═══ TASK DATA
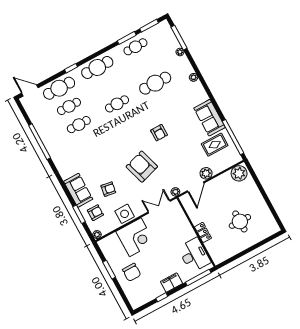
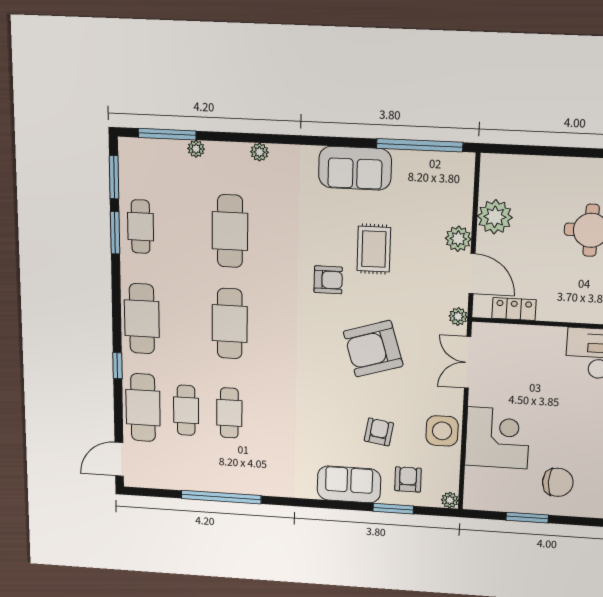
cafe table: (117, 104) -> (230, 324), width x1.37, depth x1.35
rug: (215, 145) -> (374, 249), moved
plant: (239, 173) -> (495, 217), moved
locker: (203, 232) -> (514, 309), moved

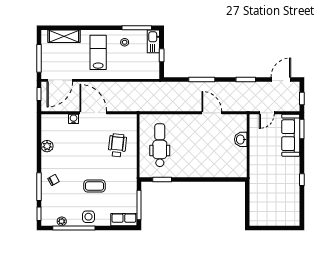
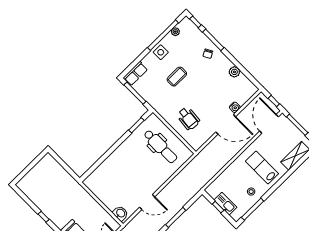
kitchen sink: (153, 41) -> (225, 204), moved
lab bench: (98, 52) -> (262, 167), turned 180
washbasin: (241, 139) -> (120, 213), moved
══════
WHAT YOU WILL DO:
Return the records verbatim, minus pictures.

YOUR SOLUTION:
cafe table: (117, 104) -> (230, 324), width x1.37, depth x1.35
rug: (215, 145) -> (374, 249), moved
plant: (239, 173) -> (495, 217), moved
locker: (203, 232) -> (514, 309), moved

kitchen sink: (153, 41) -> (225, 204), moved
lab bench: (98, 52) -> (262, 167), turned 180
washbasin: (241, 139) -> (120, 213), moved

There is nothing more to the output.